# Problem
Each line that contains the string "purple" counts once; report how many such lines appear in the data, as a number only.

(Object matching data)
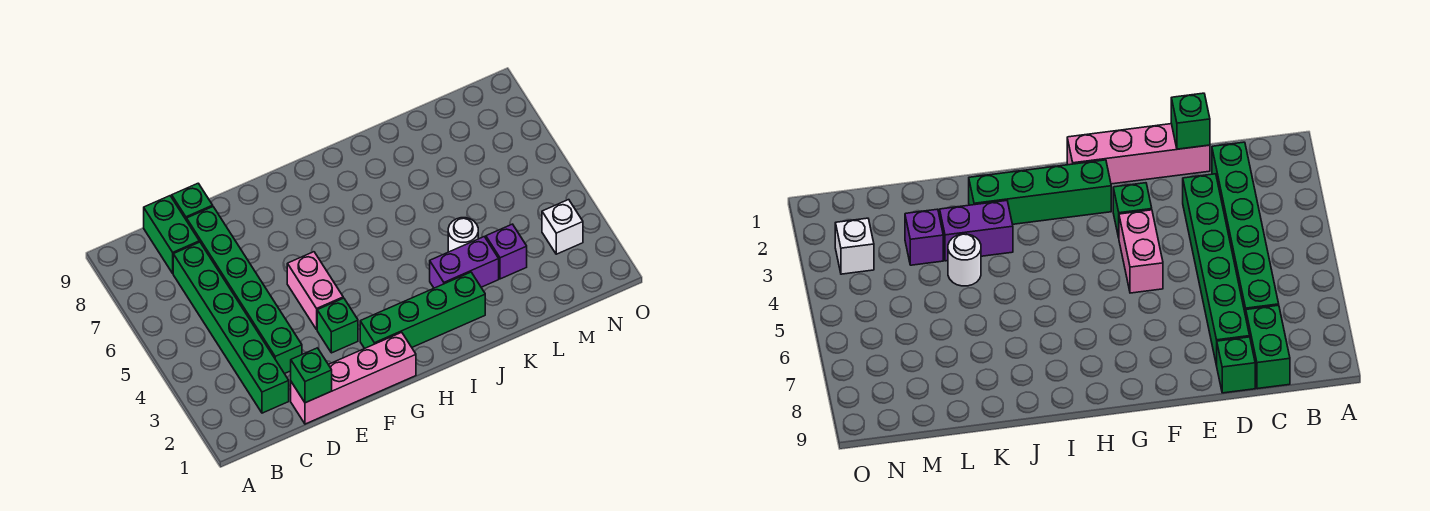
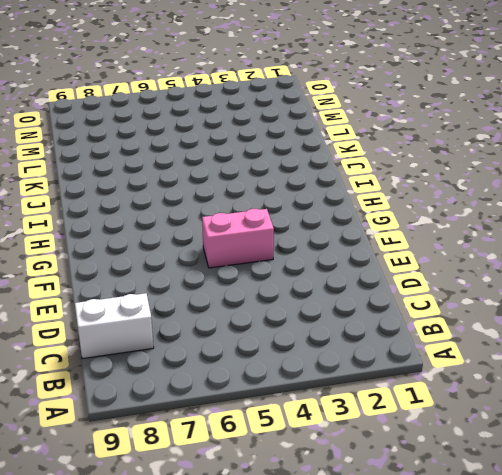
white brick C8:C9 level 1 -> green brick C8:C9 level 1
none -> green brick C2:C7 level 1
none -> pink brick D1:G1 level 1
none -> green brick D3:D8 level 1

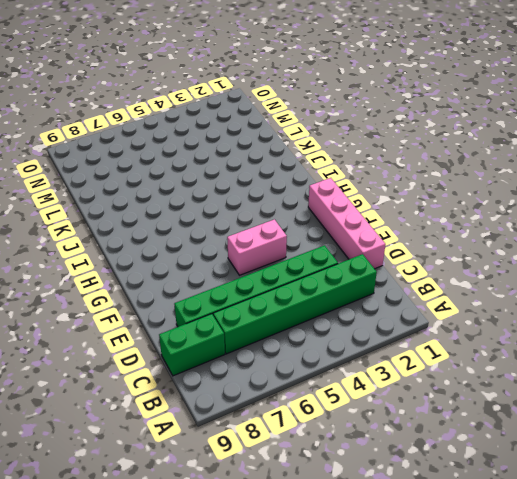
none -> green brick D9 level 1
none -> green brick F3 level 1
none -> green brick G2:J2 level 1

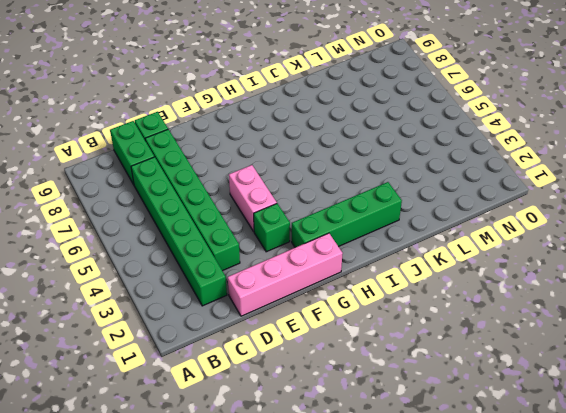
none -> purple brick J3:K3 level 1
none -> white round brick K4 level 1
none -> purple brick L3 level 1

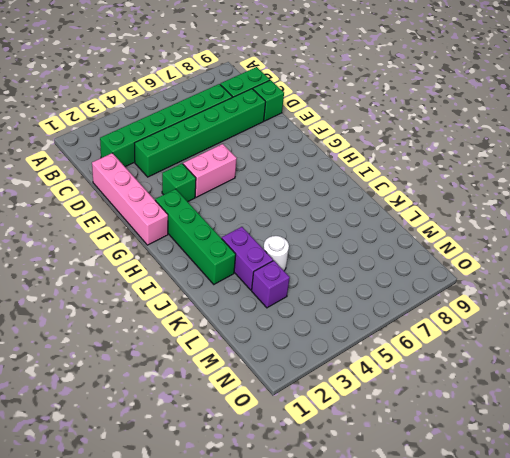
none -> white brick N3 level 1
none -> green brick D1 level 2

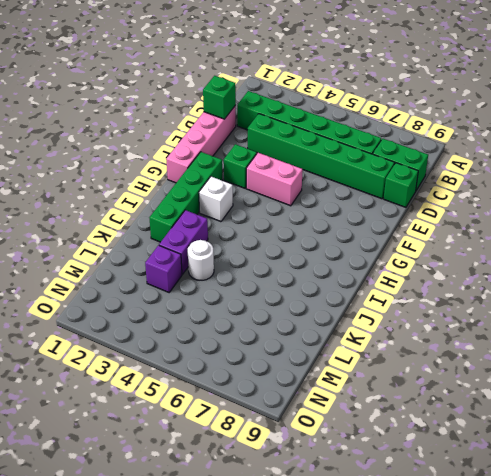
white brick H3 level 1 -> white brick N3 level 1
---
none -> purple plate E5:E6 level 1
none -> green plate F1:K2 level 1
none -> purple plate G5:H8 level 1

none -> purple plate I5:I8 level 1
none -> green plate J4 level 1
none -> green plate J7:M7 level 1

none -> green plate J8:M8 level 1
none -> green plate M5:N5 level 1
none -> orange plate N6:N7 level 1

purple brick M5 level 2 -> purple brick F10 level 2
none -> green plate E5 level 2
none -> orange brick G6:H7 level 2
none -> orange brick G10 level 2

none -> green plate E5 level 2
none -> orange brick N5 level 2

# Answer space
6